**About this task:** For this exercise, write out every entry exactly and leave the pictures out.

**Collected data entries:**
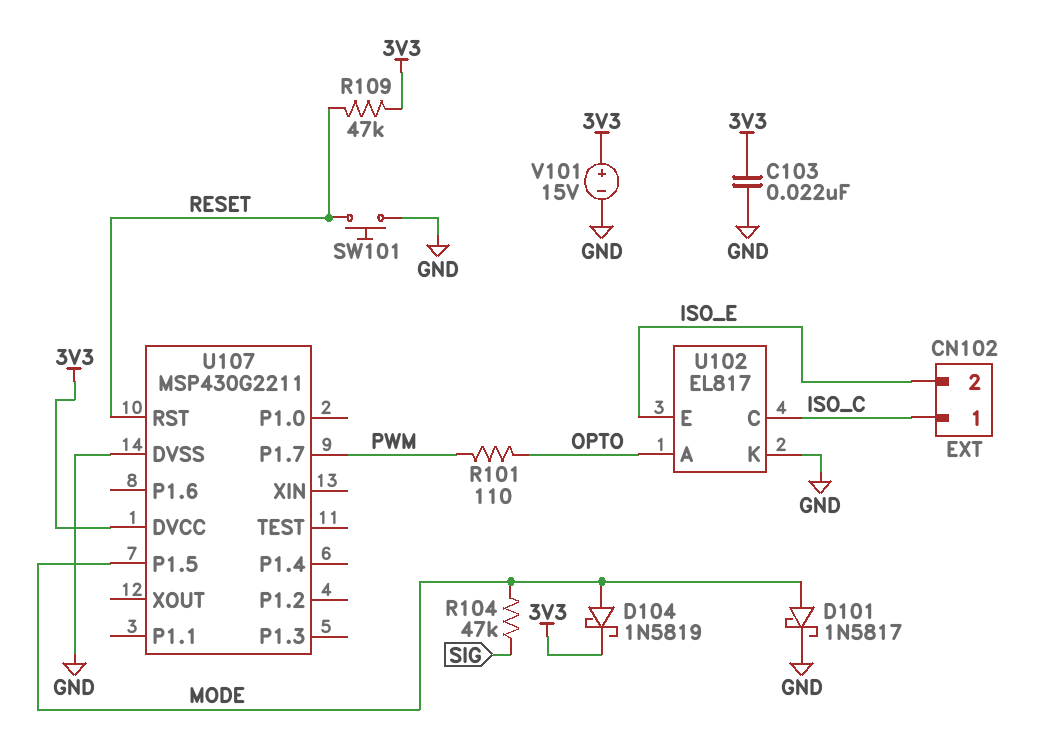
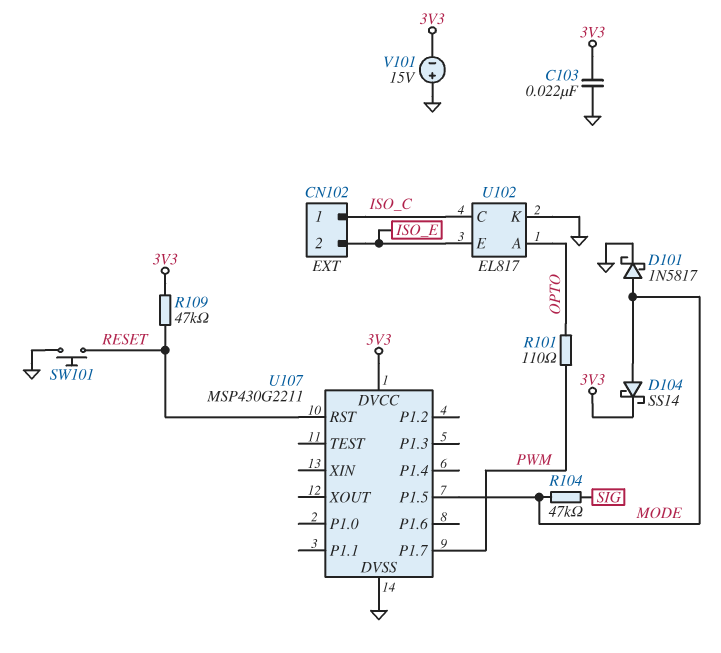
D104: schottky 1N5819 (A MODE, K 3V3) -> schottky SS14 (A MODE, K 3V3)
V101: 15V (plus 3V3, minus GND) -> 15V (plus GND, minus 3V3)

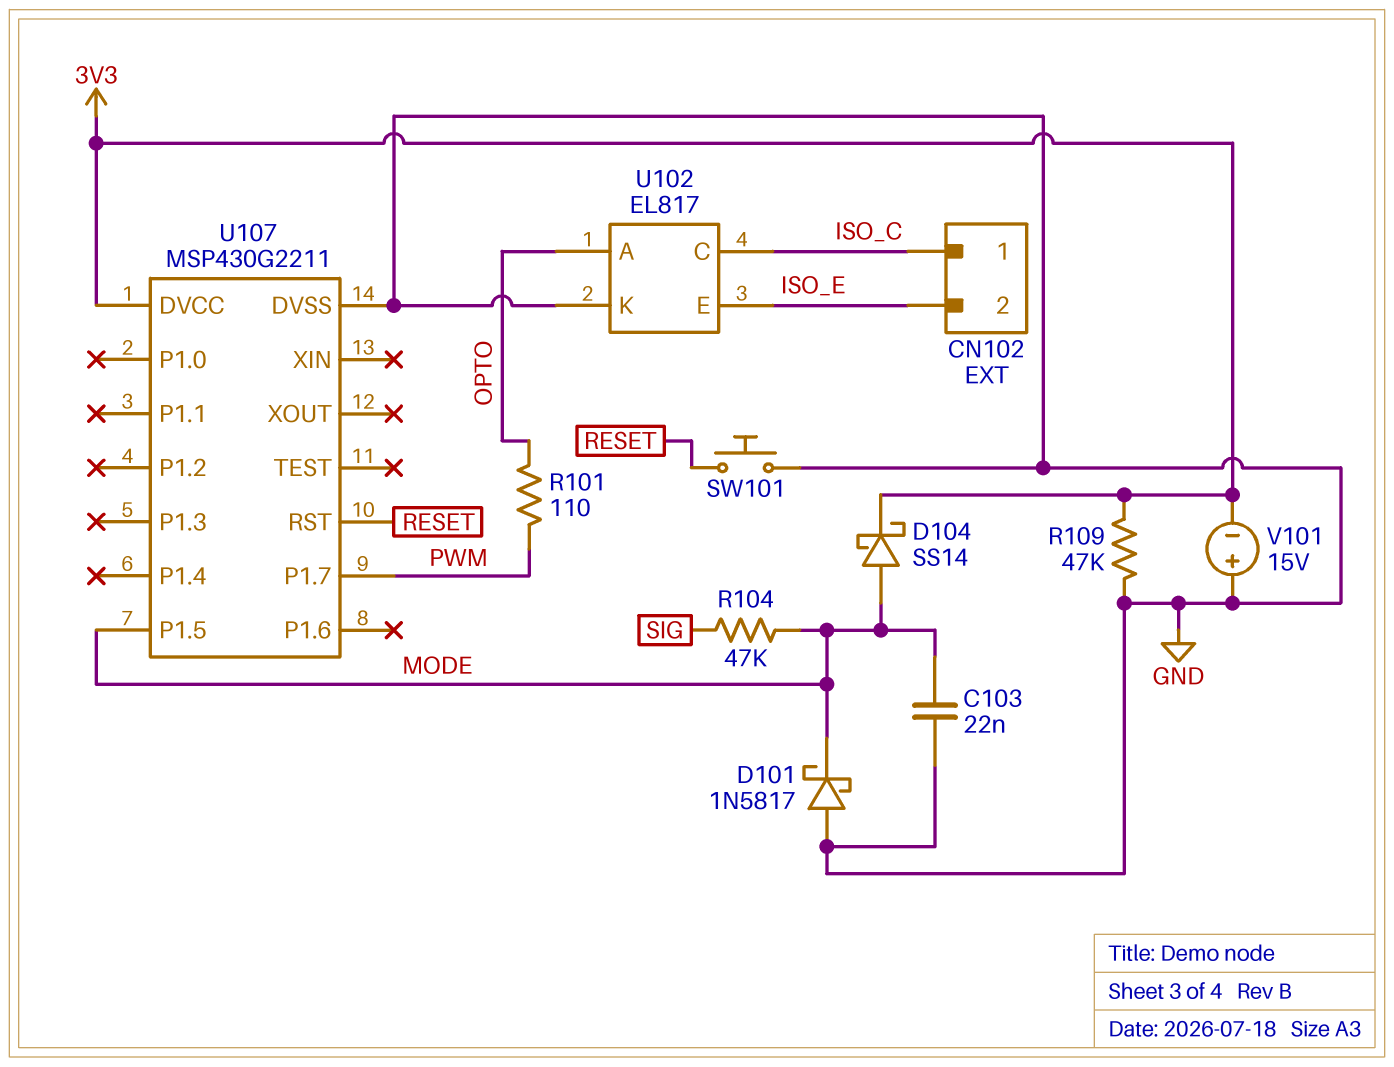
C103: 22nF (3V3, GND) -> 22nF (GND, MODE)
D101: schottky 1N5817 (A MODE, K GND) -> schottky 1N5817 (A GND, K MODE)
R109: 47k (3V3, RESET) -> 47k (3V3, GND)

**Answer to this exercise:**
D104: schottky 1N5819 (A MODE, K 3V3) -> schottky SS14 (A MODE, K 3V3)
V101: 15V (plus 3V3, minus GND) -> 15V (plus GND, minus 3V3)

C103: 22nF (3V3, GND) -> 22nF (GND, MODE)
D101: schottky 1N5817 (A MODE, K GND) -> schottky 1N5817 (A GND, K MODE)
R109: 47k (3V3, RESET) -> 47k (3V3, GND)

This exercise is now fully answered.